--- START ---
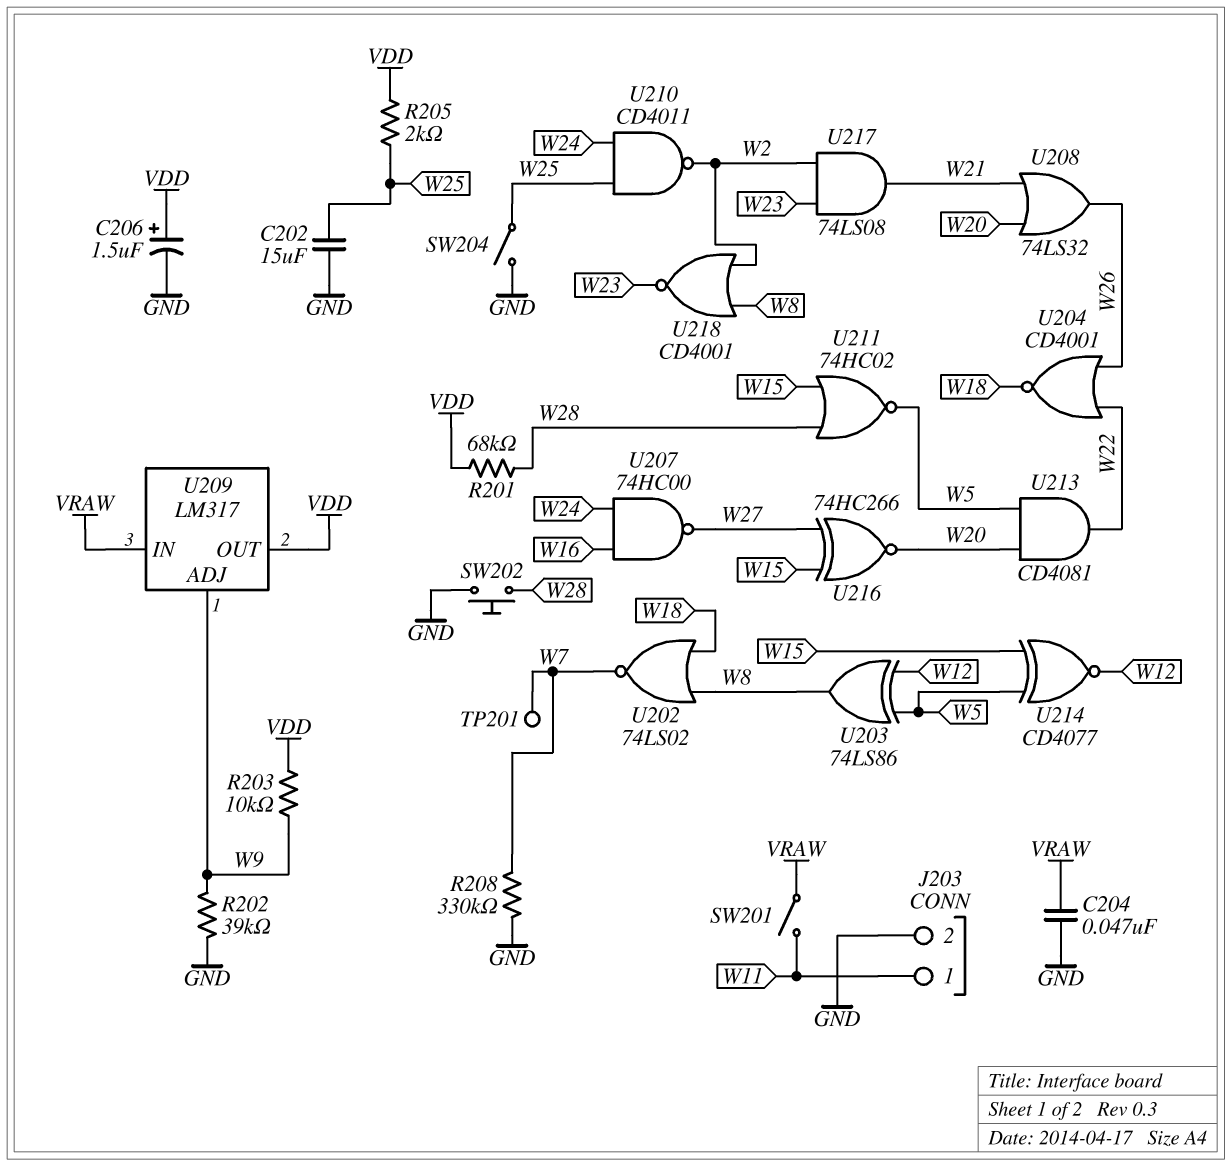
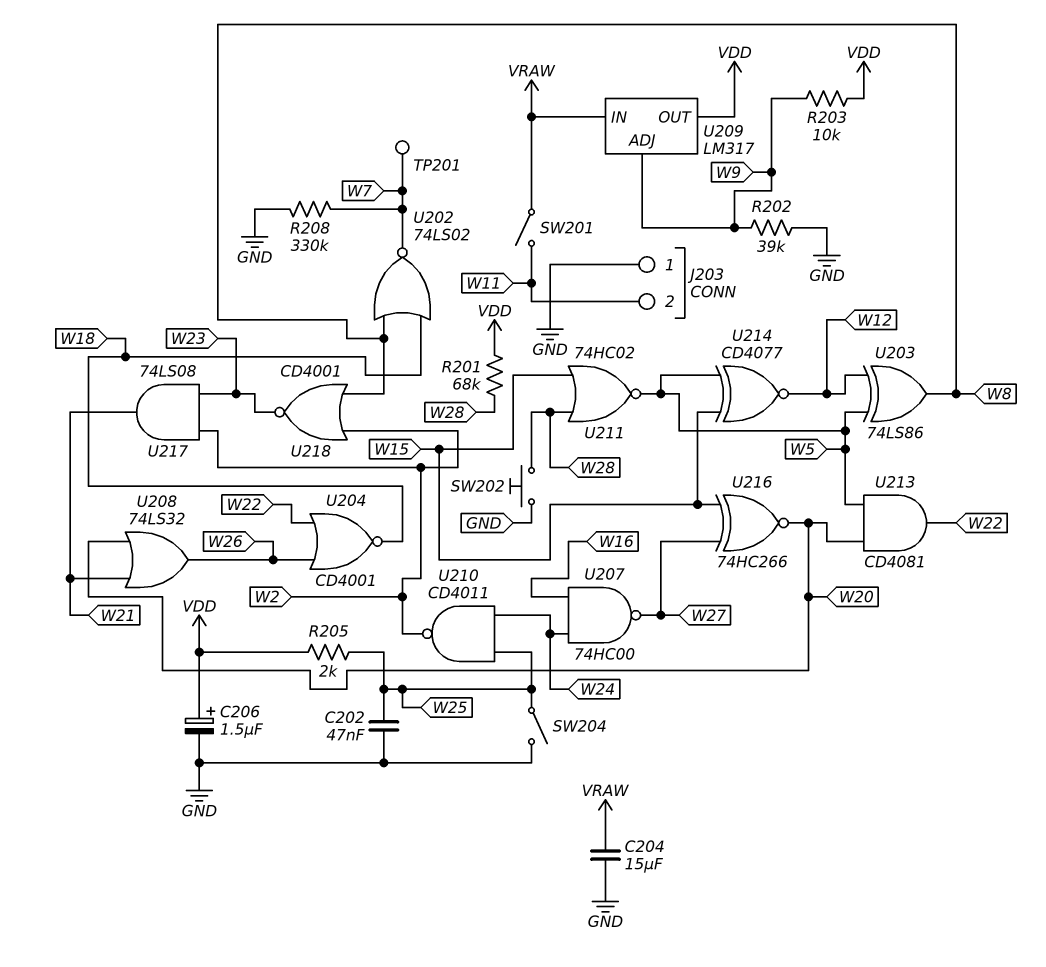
C202: 15uF (GND, W25) -> 47nF (GND, W25)
C204: 47nF (GND, VRAW) -> 15uF (GND, VRAW)
J203 pin 1: W11 -> GND
J203 pin 2: GND -> W11

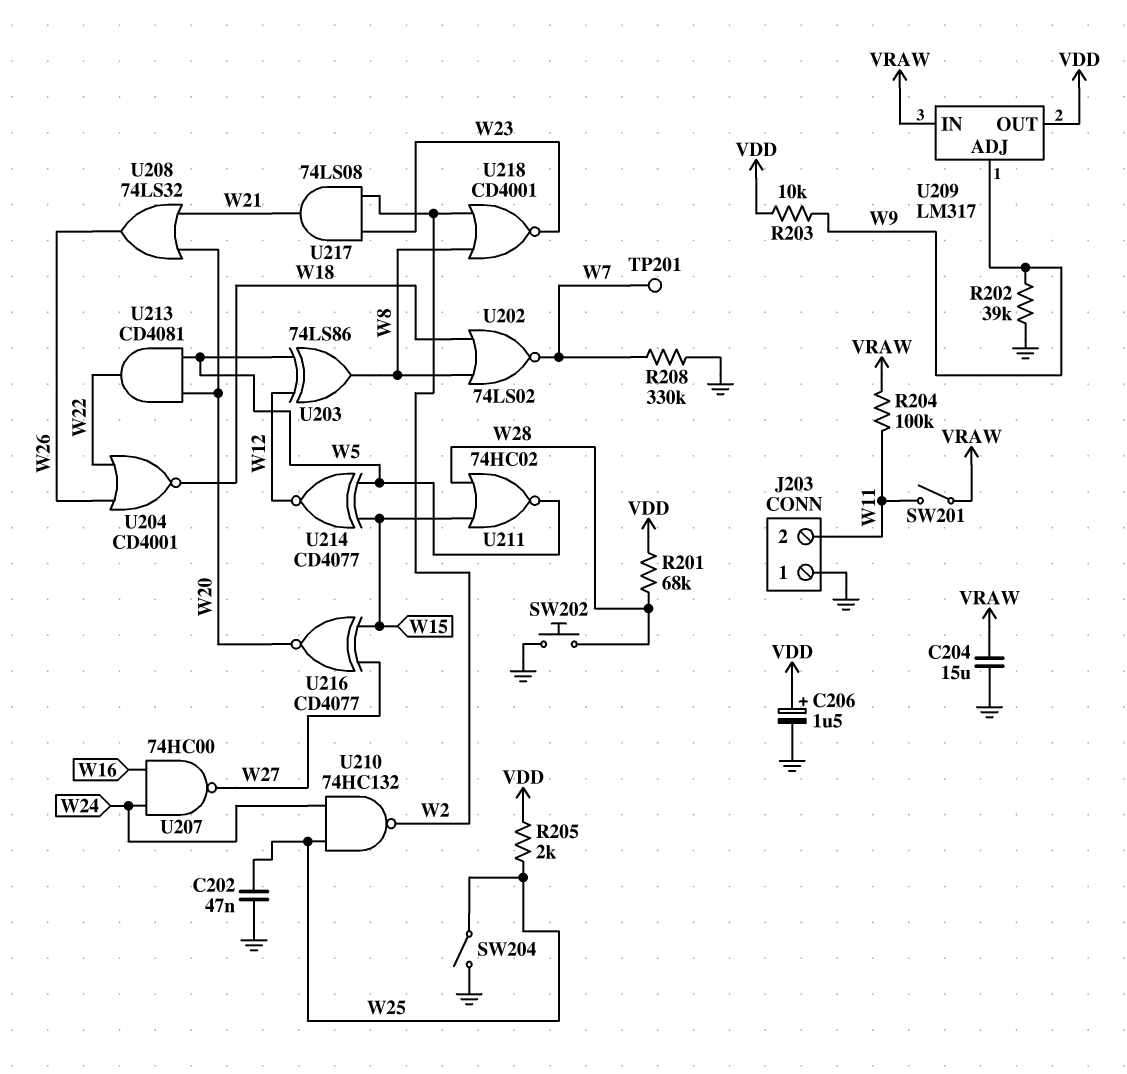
R204: none -> 100k (VRAW, W11)
U210: NAND CD4011 (in W24, in W25, out W2) -> NAND 74HC132 (in W24, in W25, out W2)
U216: XNOR 74HC266 (in W15, in W27, out W20) -> XNOR CD4077 (in W15, in W27, out W20)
--- END ---
• **Aim of the exercise**
Give the listing again word for word. Skip any pictures.

• **Solution for this task**
C202: 15uF (GND, W25) -> 47nF (GND, W25)
C204: 47nF (GND, VRAW) -> 15uF (GND, VRAW)
J203 pin 1: W11 -> GND
J203 pin 2: GND -> W11

R204: none -> 100k (VRAW, W11)
U210: NAND CD4011 (in W24, in W25, out W2) -> NAND 74HC132 (in W24, in W25, out W2)
U216: XNOR 74HC266 (in W15, in W27, out W20) -> XNOR CD4077 (in W15, in W27, out W20)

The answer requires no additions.